TASK: Write out all of the listing exactly. Add nothing to it.
☆ ☆ ☆ ☆ ☆ ☆ ☆
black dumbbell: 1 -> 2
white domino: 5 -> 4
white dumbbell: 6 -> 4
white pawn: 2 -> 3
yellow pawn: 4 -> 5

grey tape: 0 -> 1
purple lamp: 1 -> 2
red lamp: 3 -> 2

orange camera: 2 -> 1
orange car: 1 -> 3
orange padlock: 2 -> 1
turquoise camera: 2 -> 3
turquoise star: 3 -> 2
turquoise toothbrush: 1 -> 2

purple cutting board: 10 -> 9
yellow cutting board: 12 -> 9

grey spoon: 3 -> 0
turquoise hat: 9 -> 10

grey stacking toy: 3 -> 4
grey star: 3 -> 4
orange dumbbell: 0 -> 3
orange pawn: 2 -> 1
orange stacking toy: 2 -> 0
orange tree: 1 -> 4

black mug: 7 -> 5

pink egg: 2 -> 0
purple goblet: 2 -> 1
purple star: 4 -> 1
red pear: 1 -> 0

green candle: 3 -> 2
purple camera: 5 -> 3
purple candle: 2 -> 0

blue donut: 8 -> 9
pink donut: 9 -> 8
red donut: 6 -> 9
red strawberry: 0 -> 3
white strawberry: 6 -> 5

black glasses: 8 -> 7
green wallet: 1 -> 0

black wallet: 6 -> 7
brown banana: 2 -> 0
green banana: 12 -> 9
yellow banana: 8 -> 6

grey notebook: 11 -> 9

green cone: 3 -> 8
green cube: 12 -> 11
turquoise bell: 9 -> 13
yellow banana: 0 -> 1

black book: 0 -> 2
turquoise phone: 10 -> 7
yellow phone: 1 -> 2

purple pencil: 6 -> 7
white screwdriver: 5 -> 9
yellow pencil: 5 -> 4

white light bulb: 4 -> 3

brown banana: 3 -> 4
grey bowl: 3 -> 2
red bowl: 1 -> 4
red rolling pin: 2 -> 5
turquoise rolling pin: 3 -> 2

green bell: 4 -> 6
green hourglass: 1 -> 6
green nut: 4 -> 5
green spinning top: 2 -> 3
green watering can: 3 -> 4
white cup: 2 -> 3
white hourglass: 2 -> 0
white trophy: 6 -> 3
☆ ☆ ☆ ☆ ☆ ☆ ☆
ANSWER FOR THIS EXERCISE:
black dumbbell: 1 -> 2
white domino: 5 -> 4
white dumbbell: 6 -> 4
white pawn: 2 -> 3
yellow pawn: 4 -> 5

grey tape: 0 -> 1
purple lamp: 1 -> 2
red lamp: 3 -> 2

orange camera: 2 -> 1
orange car: 1 -> 3
orange padlock: 2 -> 1
turquoise camera: 2 -> 3
turquoise star: 3 -> 2
turquoise toothbrush: 1 -> 2

purple cutting board: 10 -> 9
yellow cutting board: 12 -> 9

grey spoon: 3 -> 0
turquoise hat: 9 -> 10

grey stacking toy: 3 -> 4
grey star: 3 -> 4
orange dumbbell: 0 -> 3
orange pawn: 2 -> 1
orange stacking toy: 2 -> 0
orange tree: 1 -> 4

black mug: 7 -> 5

pink egg: 2 -> 0
purple goblet: 2 -> 1
purple star: 4 -> 1
red pear: 1 -> 0

green candle: 3 -> 2
purple camera: 5 -> 3
purple candle: 2 -> 0

blue donut: 8 -> 9
pink donut: 9 -> 8
red donut: 6 -> 9
red strawberry: 0 -> 3
white strawberry: 6 -> 5

black glasses: 8 -> 7
green wallet: 1 -> 0

black wallet: 6 -> 7
brown banana: 2 -> 0
green banana: 12 -> 9
yellow banana: 8 -> 6

grey notebook: 11 -> 9

green cone: 3 -> 8
green cube: 12 -> 11
turquoise bell: 9 -> 13
yellow banana: 0 -> 1

black book: 0 -> 2
turquoise phone: 10 -> 7
yellow phone: 1 -> 2

purple pencil: 6 -> 7
white screwdriver: 5 -> 9
yellow pencil: 5 -> 4

white light bulb: 4 -> 3

brown banana: 3 -> 4
grey bowl: 3 -> 2
red bowl: 1 -> 4
red rolling pin: 2 -> 5
turquoise rolling pin: 3 -> 2

green bell: 4 -> 6
green hourglass: 1 -> 6
green nut: 4 -> 5
green spinning top: 2 -> 3
green watering can: 3 -> 4
white cup: 2 -> 3
white hourglass: 2 -> 0
white trophy: 6 -> 3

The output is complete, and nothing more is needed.